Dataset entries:

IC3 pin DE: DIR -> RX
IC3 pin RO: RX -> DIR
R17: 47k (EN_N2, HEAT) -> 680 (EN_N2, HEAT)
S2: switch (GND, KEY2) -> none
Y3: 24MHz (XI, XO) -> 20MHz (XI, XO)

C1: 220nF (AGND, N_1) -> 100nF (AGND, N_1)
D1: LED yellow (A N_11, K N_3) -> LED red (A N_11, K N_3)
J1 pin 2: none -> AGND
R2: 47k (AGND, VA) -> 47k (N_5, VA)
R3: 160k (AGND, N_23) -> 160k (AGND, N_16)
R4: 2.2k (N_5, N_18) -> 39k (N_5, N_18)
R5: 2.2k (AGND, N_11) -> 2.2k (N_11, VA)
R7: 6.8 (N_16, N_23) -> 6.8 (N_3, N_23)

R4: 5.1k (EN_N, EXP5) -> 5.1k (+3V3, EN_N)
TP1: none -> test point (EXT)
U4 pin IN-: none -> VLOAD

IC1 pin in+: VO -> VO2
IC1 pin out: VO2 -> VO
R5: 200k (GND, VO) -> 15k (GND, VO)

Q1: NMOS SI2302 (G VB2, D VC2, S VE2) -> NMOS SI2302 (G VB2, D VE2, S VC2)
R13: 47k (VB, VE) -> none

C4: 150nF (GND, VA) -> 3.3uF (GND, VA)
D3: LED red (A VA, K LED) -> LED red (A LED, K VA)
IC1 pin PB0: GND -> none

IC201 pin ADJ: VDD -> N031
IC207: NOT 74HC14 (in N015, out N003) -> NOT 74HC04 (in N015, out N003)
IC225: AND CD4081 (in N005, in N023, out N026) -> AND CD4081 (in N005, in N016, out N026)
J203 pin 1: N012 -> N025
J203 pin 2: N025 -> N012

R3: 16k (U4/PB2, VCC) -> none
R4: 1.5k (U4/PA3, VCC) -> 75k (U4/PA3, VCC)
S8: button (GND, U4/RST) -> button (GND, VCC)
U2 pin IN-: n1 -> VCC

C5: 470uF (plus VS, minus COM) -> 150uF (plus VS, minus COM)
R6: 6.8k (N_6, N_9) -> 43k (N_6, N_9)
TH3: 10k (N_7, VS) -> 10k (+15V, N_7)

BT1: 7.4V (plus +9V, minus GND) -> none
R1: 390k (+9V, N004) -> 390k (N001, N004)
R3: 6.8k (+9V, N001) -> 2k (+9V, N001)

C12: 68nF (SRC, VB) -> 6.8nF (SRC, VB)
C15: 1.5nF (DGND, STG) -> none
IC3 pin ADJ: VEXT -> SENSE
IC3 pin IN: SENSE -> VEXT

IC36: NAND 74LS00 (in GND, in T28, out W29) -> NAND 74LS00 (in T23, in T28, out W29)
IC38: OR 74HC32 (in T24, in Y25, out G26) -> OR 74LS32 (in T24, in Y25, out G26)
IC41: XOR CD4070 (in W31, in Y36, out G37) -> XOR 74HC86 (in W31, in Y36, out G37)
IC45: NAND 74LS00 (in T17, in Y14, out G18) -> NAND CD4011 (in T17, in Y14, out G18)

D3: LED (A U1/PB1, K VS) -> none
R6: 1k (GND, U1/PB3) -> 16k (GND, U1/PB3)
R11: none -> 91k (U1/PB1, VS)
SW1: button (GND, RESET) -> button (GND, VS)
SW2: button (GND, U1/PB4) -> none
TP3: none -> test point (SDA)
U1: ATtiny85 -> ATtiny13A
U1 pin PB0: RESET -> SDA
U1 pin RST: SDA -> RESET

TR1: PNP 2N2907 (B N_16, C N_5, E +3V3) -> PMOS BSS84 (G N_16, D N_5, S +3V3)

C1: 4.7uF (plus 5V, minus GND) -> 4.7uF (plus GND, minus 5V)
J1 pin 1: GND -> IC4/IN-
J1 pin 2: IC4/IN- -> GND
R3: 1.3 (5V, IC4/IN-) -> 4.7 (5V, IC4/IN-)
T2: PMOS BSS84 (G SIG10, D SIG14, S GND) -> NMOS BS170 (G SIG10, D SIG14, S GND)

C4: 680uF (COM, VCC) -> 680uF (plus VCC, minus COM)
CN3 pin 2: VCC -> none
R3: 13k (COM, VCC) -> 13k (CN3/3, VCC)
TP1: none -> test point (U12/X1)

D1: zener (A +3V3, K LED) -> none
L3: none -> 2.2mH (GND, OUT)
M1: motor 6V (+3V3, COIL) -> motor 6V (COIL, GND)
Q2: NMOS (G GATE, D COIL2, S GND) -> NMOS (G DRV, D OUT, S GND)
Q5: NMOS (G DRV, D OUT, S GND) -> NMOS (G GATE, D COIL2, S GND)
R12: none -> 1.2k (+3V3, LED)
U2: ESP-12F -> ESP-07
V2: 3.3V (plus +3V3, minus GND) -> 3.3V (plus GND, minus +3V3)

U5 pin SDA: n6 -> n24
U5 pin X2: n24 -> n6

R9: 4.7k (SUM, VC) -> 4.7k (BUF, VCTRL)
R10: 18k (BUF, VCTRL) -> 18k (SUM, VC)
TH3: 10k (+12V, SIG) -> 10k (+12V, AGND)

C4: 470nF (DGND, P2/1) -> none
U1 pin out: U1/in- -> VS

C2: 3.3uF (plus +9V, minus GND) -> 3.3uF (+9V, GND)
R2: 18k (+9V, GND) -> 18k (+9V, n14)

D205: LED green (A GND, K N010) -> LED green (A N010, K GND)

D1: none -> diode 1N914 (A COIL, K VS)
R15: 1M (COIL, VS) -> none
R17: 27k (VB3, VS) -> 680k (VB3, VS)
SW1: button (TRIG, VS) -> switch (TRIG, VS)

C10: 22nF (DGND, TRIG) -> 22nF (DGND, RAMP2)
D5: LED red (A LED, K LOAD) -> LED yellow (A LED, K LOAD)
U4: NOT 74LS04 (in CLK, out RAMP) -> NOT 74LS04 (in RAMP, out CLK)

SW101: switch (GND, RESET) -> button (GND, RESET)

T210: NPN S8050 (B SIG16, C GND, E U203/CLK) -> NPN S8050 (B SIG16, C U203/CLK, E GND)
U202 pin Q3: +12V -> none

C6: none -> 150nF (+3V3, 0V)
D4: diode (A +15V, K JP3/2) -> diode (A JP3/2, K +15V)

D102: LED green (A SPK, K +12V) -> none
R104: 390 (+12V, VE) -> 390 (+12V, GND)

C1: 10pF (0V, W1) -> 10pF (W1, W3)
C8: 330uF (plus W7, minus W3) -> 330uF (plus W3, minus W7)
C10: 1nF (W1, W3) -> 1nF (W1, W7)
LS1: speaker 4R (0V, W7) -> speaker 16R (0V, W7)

** EXERCISE **
Return every line of the entries above that the string "GATE" appears in.

** RESULT **
Q2: NMOS (G GATE, D COIL2, S GND) -> NMOS (G DRV, D OUT, S GND)
Q5: NMOS (G DRV, D OUT, S GND) -> NMOS (G GATE, D COIL2, S GND)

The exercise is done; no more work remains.